| Given records |
►

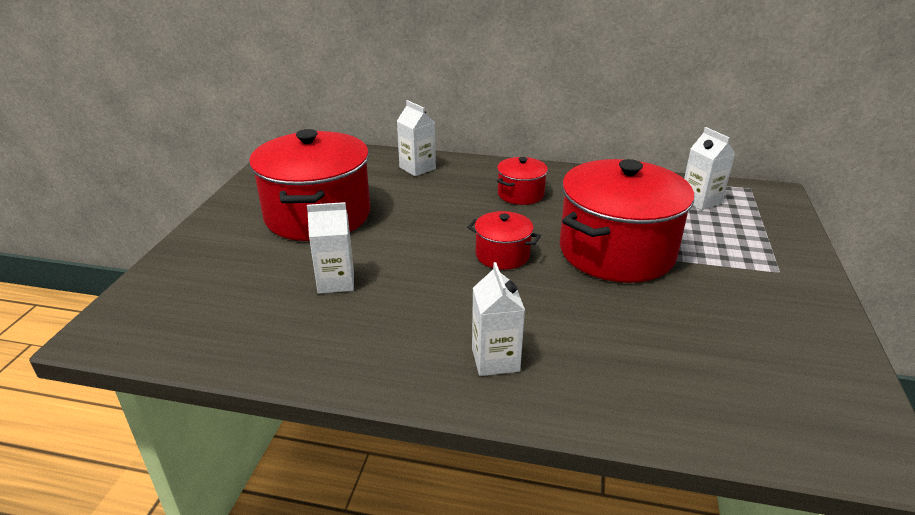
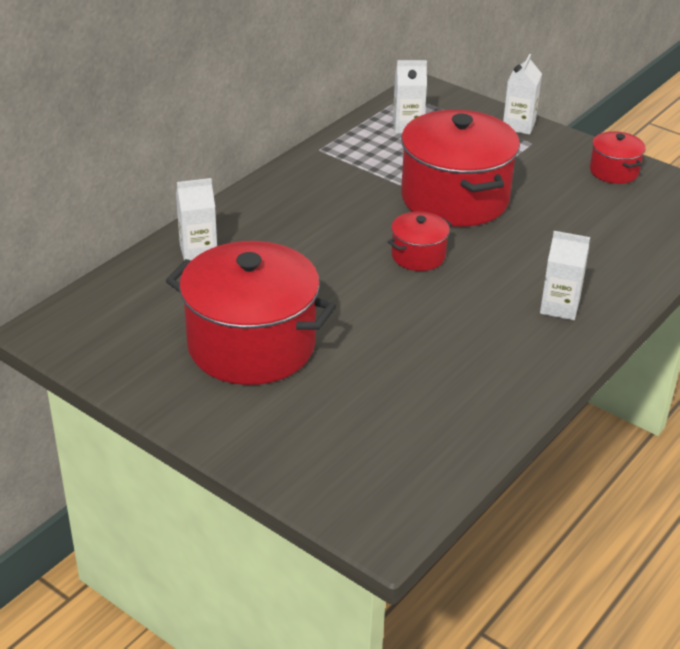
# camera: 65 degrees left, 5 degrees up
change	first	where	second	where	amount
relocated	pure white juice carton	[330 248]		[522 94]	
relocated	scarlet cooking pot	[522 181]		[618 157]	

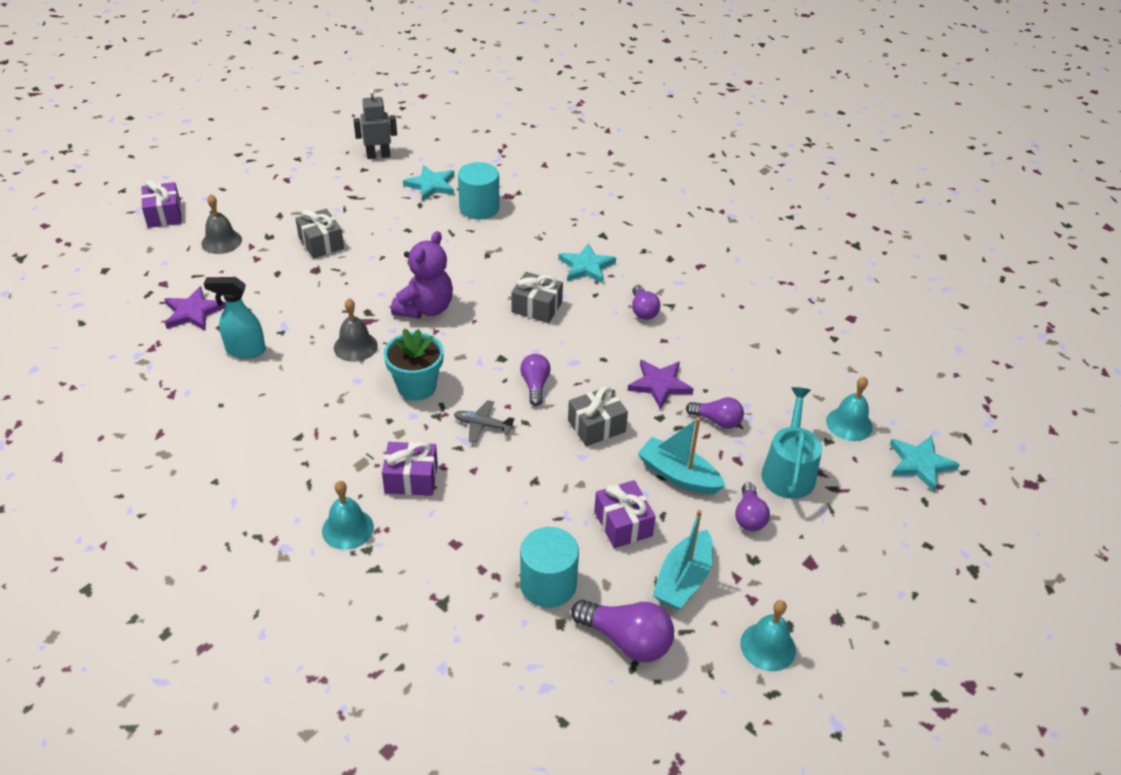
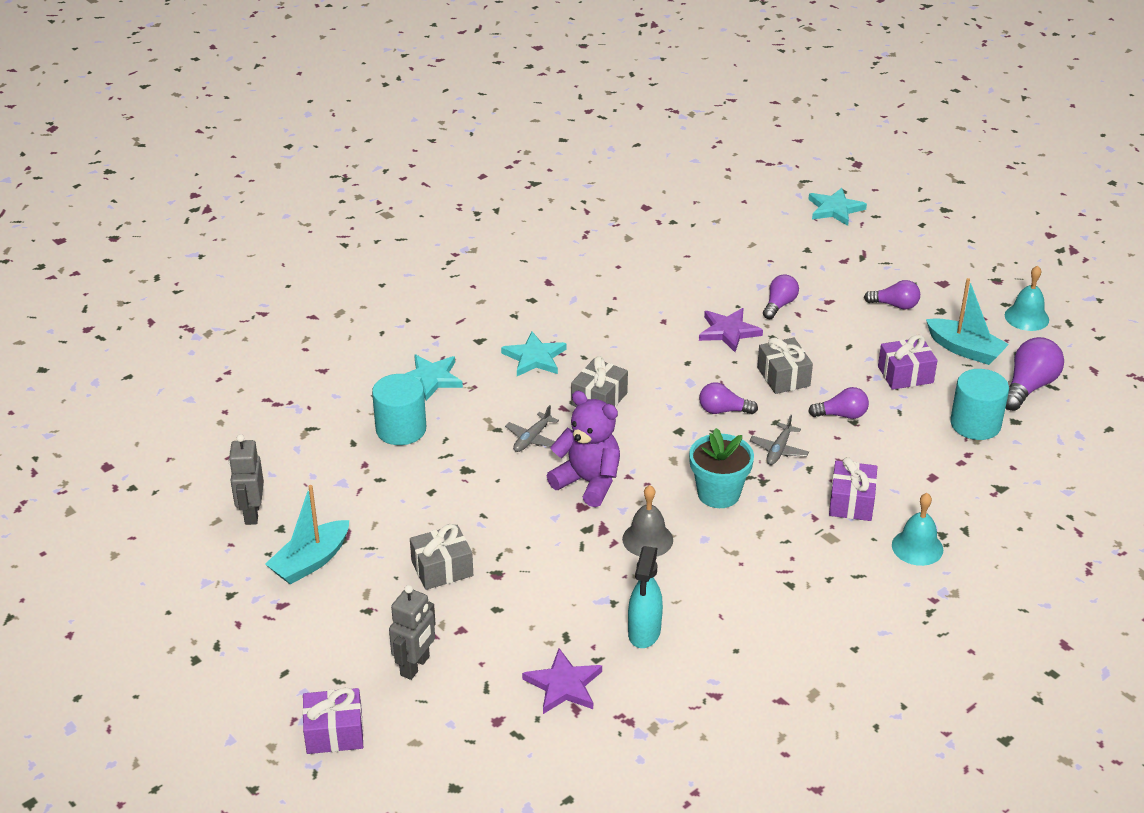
# camera: 80 degrees left, 5 degrees down
change	first	where	second	where	amount
missing	teal watering pot	[791 443]			
missing	teal bell	[849 408]			
appeared			ash-grey toy plane	[532 428]	
relocated	teal five-pointed star	[428 183]		[434 377]	
relocated	purple light bulb	[646 302]		[838 403]	
relocated	teal toy boat	[681 455]		[307 535]	
exchanged	ash-grey bell	[222 224]	ash-grey robot figure	[412 632]	

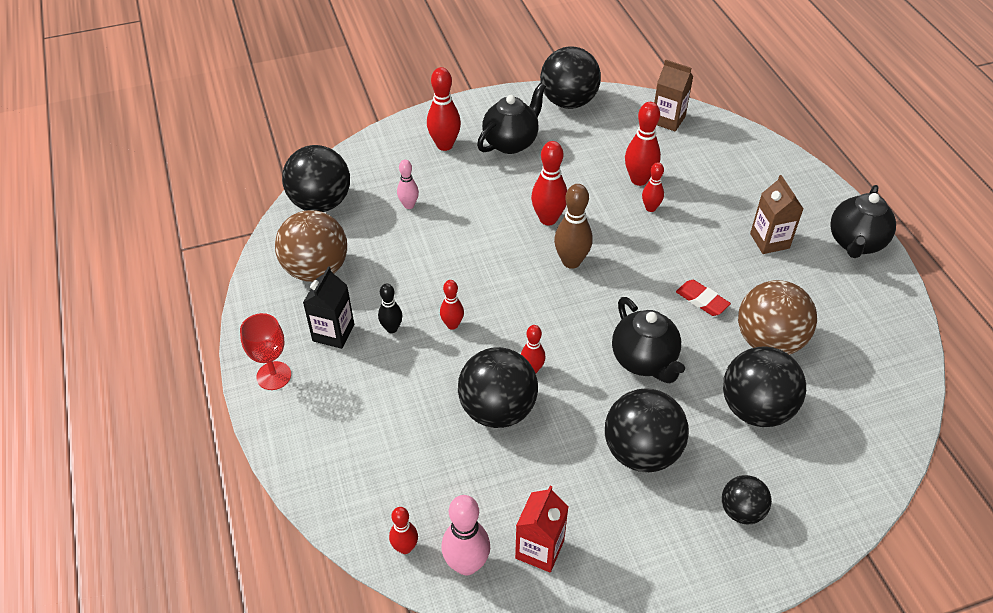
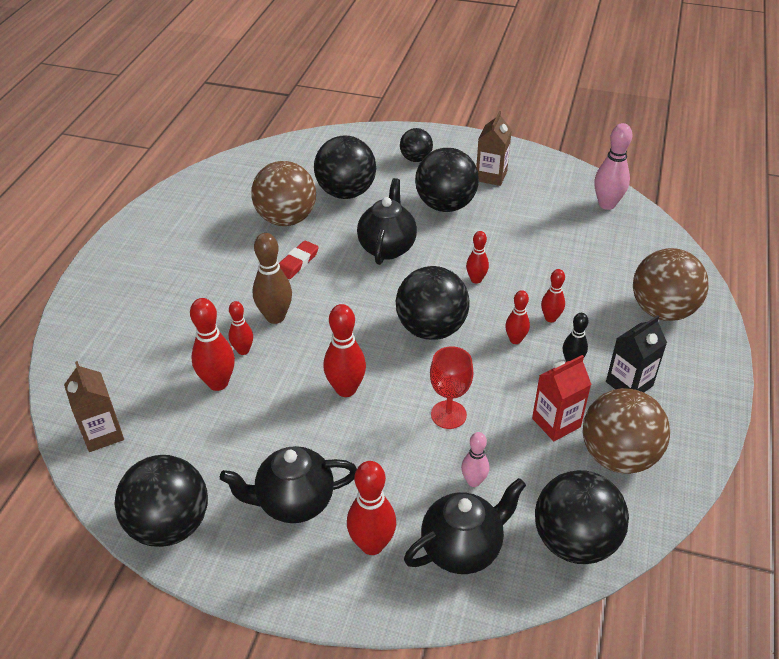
# camera: 145 degrees left, 5 degrees down
change	first	where	second	where	amount
appeared			russet sphere	[671 284]	
relocated	scarlet chalice	[265 351]		[451 387]	
relocated	scarlet tenpin	[403 530]		[553 295]	
relocated	jet-black sphere	[498 387]		[433 303]	
relocated	scarlet juice carton	[542 529]		[561 398]	
relocated	russet tenpin	[573 226]		[272 278]	
relocated	russet juice carton	[777 214]		[494 148]	
relocated	jet-black teapot	[863 221]		[465 526]	
spun	scarlet eraser	[703 298]		[299 259]	45 degrees clockwise

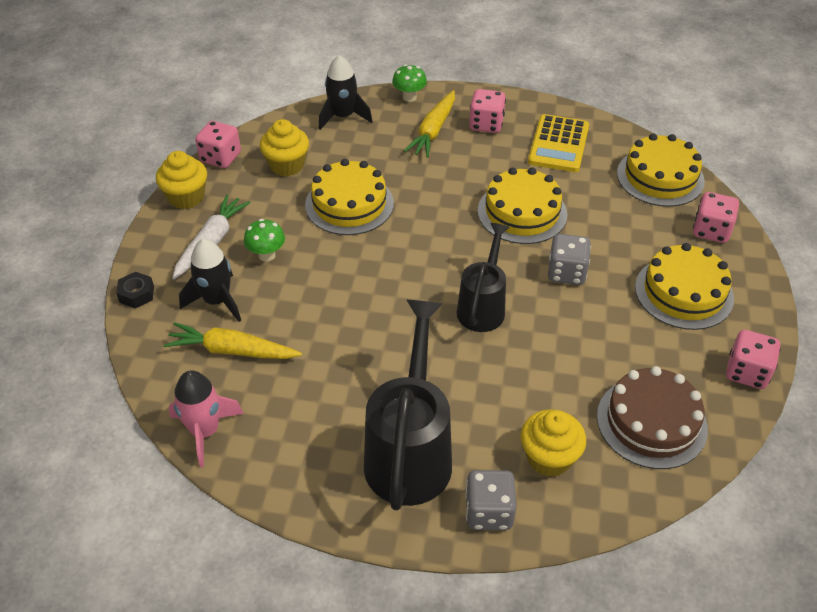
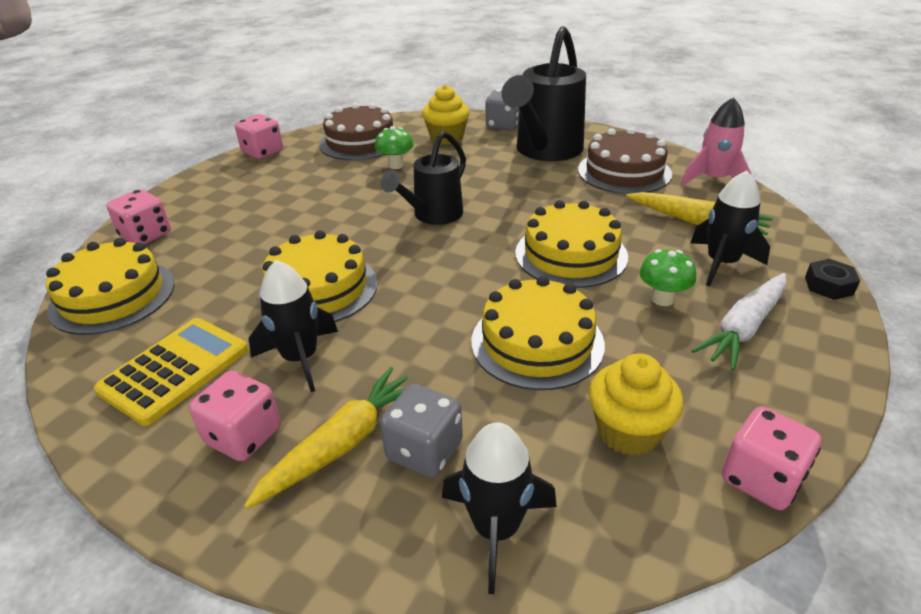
# camera: 160 degrees left, 10 degrees down
change	first	where	second	where	amount
missing	yellow cupcake	[181 180]			
appeared			jet-black toy rocket	[293 326]	
appeared			russet gateau	[625 161]	
relocated	leaf-green fungus	[409 83]		[394 147]	
relocated	ash-grey dice	[569 259]		[421 431]	
relocated	yellow gateau	[684 286]		[571 244]	

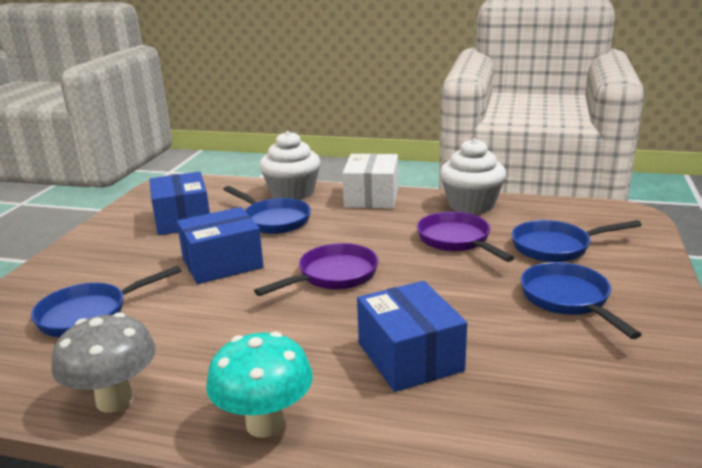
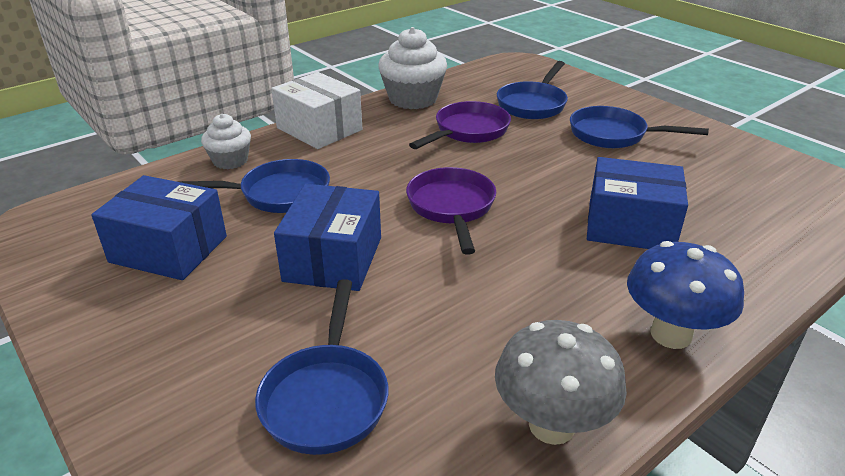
# camera: 55 degrees left, 10 degrees up
change	first	where	second	where	amount
colour	teal fungus	[259 385]	royal blue fungus	[685 295]	
spun	purple frying pan	[465 237]		[460 125]	120 degrees clockwise
size	pure white cupcake	[290 165]		[226 141]	x0.60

◄

| Problem |
If a record holds a picture, drop the picture and reproduce everything else exactly.

| Solution below |
# camera: 65 degrees left, 5 degrees up
change	first	where	second	where	amount
relocated	pure white juice carton	[330 248]		[522 94]	
relocated	scarlet cooking pot	[522 181]		[618 157]	

# camera: 80 degrees left, 5 degrees down
change	first	where	second	where	amount
missing	teal watering pot	[791 443]			
missing	teal bell	[849 408]			
appeared			ash-grey toy plane	[532 428]	
relocated	teal five-pointed star	[428 183]		[434 377]	
relocated	purple light bulb	[646 302]		[838 403]	
relocated	teal toy boat	[681 455]		[307 535]	
exchanged	ash-grey bell	[222 224]	ash-grey robot figure	[412 632]	

# camera: 145 degrees left, 5 degrees down
change	first	where	second	where	amount
appeared			russet sphere	[671 284]	
relocated	scarlet chalice	[265 351]		[451 387]	
relocated	scarlet tenpin	[403 530]		[553 295]	
relocated	jet-black sphere	[498 387]		[433 303]	
relocated	scarlet juice carton	[542 529]		[561 398]	
relocated	russet tenpin	[573 226]		[272 278]	
relocated	russet juice carton	[777 214]		[494 148]	
relocated	jet-black teapot	[863 221]		[465 526]	
spun	scarlet eraser	[703 298]		[299 259]	45 degrees clockwise

# camera: 160 degrees left, 10 degrees down
change	first	where	second	where	amount
missing	yellow cupcake	[181 180]			
appeared			jet-black toy rocket	[293 326]	
appeared			russet gateau	[625 161]	
relocated	leaf-green fungus	[409 83]		[394 147]	
relocated	ash-grey dice	[569 259]		[421 431]	
relocated	yellow gateau	[684 286]		[571 244]	

# camera: 55 degrees left, 10 degrees up
change	first	where	second	where	amount
colour	teal fungus	[259 385]	royal blue fungus	[685 295]	
spun	purple frying pan	[465 237]		[460 125]	120 degrees clockwise
size	pure white cupcake	[290 165]		[226 141]	x0.60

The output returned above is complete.